What is being asked =
With the pictures removed, please write out every line below exactly as given.

Stored items from a collection:
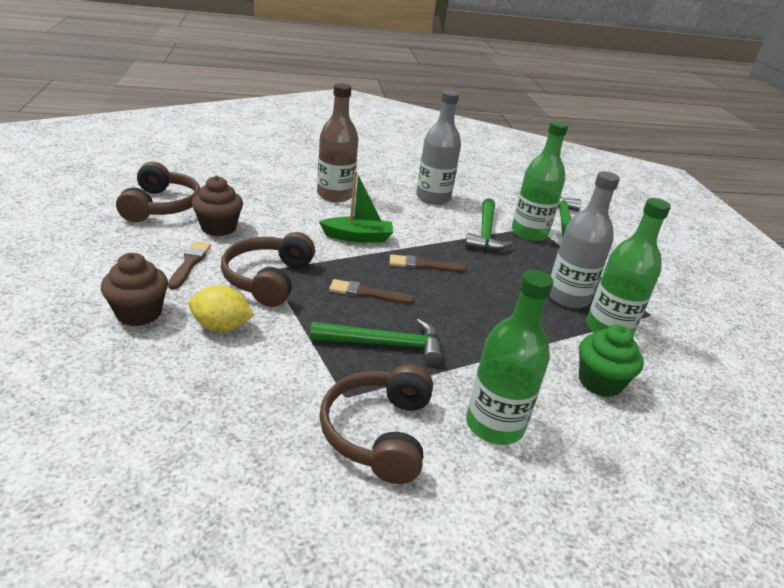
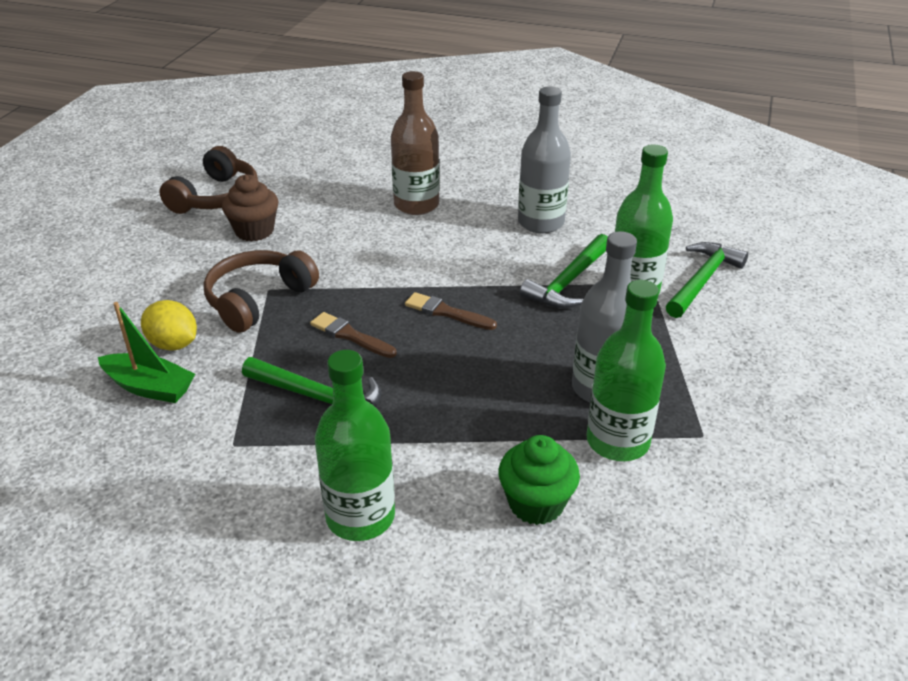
camera: 30 degrees right, 5 degrees up
(139, 313) = (112, 315): brown cupcake -> none
(189, 263) = (195, 269): brown brush -> none
(358, 237) = (398, 264): green boat -> green boat (149, 387)
(378, 433) = (233, 490): brown headphones -> none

Written answer =
camera: 30 degrees right, 5 degrees up
(139, 313) = (112, 315): brown cupcake -> none
(189, 263) = (195, 269): brown brush -> none
(358, 237) = (398, 264): green boat -> green boat (149, 387)
(378, 433) = (233, 490): brown headphones -> none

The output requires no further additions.